- **WHAT THE TASK ASKS**: Within the listing below, the lines to output run from the one containing "camera: 110 degrees right, 0 degrees up" through the one containing "(350, 280) = (283, 248): pink"; copy them exactly and nothing else.

- **DATA RECORDS**:
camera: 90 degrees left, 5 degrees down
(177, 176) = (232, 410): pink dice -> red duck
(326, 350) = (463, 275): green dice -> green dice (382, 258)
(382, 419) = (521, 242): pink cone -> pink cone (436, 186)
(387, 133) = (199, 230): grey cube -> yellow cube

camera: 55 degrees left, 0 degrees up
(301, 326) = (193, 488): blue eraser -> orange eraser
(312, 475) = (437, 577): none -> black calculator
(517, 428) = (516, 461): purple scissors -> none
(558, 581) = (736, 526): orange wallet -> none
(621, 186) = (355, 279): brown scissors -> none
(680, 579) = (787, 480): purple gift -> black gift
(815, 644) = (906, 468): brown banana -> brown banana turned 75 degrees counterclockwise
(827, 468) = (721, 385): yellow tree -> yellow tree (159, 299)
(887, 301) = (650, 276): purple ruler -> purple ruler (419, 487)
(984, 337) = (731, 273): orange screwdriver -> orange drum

--

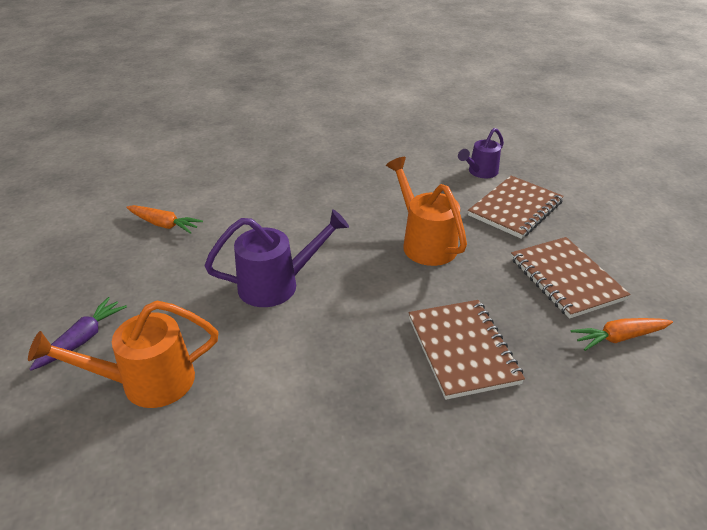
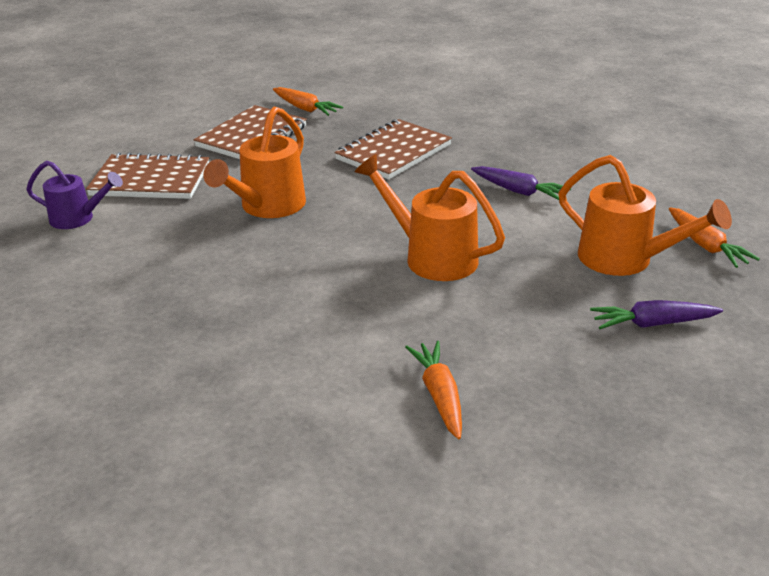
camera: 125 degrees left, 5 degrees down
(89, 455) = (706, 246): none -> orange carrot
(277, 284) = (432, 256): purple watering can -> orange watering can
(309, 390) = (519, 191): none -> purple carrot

...

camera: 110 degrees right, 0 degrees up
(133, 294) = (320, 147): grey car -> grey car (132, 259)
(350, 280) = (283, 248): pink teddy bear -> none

- **ANSWER TO THIS PROBLEM**:
camera: 110 degrees right, 0 degrees up
(133, 294) = (320, 147): grey car -> grey car (132, 259)
(350, 280) = (283, 248): pink teddy bear -> none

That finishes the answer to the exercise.